__Qué se pide__.
Pasa todas las líneas de abajo a una lista JSON de cadenas, una por línea, sin las líneas en blanco. Quita de la lista las líneas que solo marcan una imagen.

__Datos__.
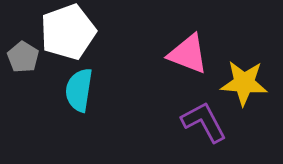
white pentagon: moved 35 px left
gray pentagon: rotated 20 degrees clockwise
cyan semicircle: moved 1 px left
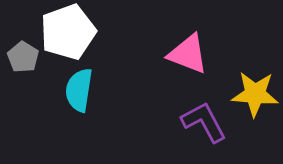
yellow star: moved 11 px right, 11 px down
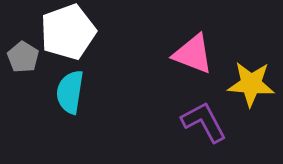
pink triangle: moved 5 px right
cyan semicircle: moved 9 px left, 2 px down
yellow star: moved 4 px left, 10 px up
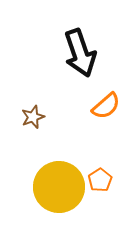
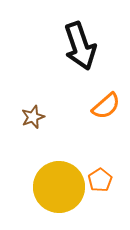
black arrow: moved 7 px up
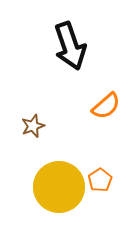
black arrow: moved 10 px left
brown star: moved 9 px down
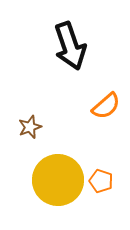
brown star: moved 3 px left, 1 px down
orange pentagon: moved 1 px right, 1 px down; rotated 20 degrees counterclockwise
yellow circle: moved 1 px left, 7 px up
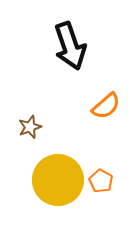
orange pentagon: rotated 10 degrees clockwise
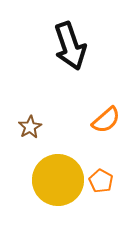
orange semicircle: moved 14 px down
brown star: rotated 10 degrees counterclockwise
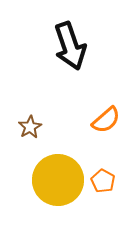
orange pentagon: moved 2 px right
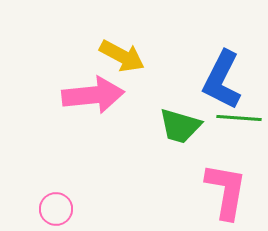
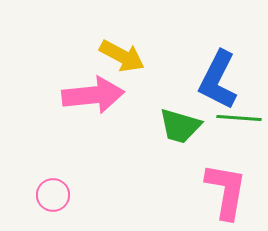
blue L-shape: moved 4 px left
pink circle: moved 3 px left, 14 px up
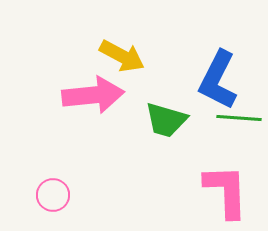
green trapezoid: moved 14 px left, 6 px up
pink L-shape: rotated 12 degrees counterclockwise
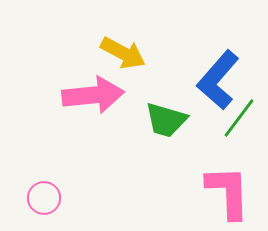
yellow arrow: moved 1 px right, 3 px up
blue L-shape: rotated 14 degrees clockwise
green line: rotated 57 degrees counterclockwise
pink L-shape: moved 2 px right, 1 px down
pink circle: moved 9 px left, 3 px down
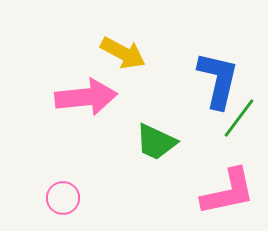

__Solución__.
[
  "white pentagon: moved 35 px left",
  "gray pentagon: rotated 20 degrees clockwise",
  "cyan semicircle: moved 1 px left",
  "yellow star: moved 11 px right, 11 px down",
  "pink triangle: moved 5 px right",
  "cyan semicircle: moved 9 px left, 2 px down",
  "yellow star: moved 4 px left, 10 px up",
  "black arrow: moved 7 px up",
  "black arrow: moved 10 px left",
  "brown star: moved 9 px down",
  "brown star: moved 3 px left, 1 px down",
  "orange pentagon: moved 1 px right, 1 px down; rotated 20 degrees counterclockwise",
  "yellow circle: moved 1 px left, 7 px up",
  "orange pentagon: rotated 10 degrees clockwise",
  "orange semicircle: moved 14 px down",
  "brown star: rotated 10 degrees counterclockwise",
  "orange pentagon: moved 2 px right",
  "blue L-shape: moved 4 px left",
  "pink circle: moved 3 px left, 14 px up",
  "green trapezoid: moved 14 px left, 6 px up",
  "pink L-shape: rotated 12 degrees counterclockwise",
  "yellow arrow: moved 1 px right, 3 px up",
  "blue L-shape: rotated 14 degrees clockwise",
  "green line: rotated 57 degrees counterclockwise",
  "pink L-shape: moved 2 px right, 1 px down",
  "pink circle: moved 9 px left, 3 px down"
]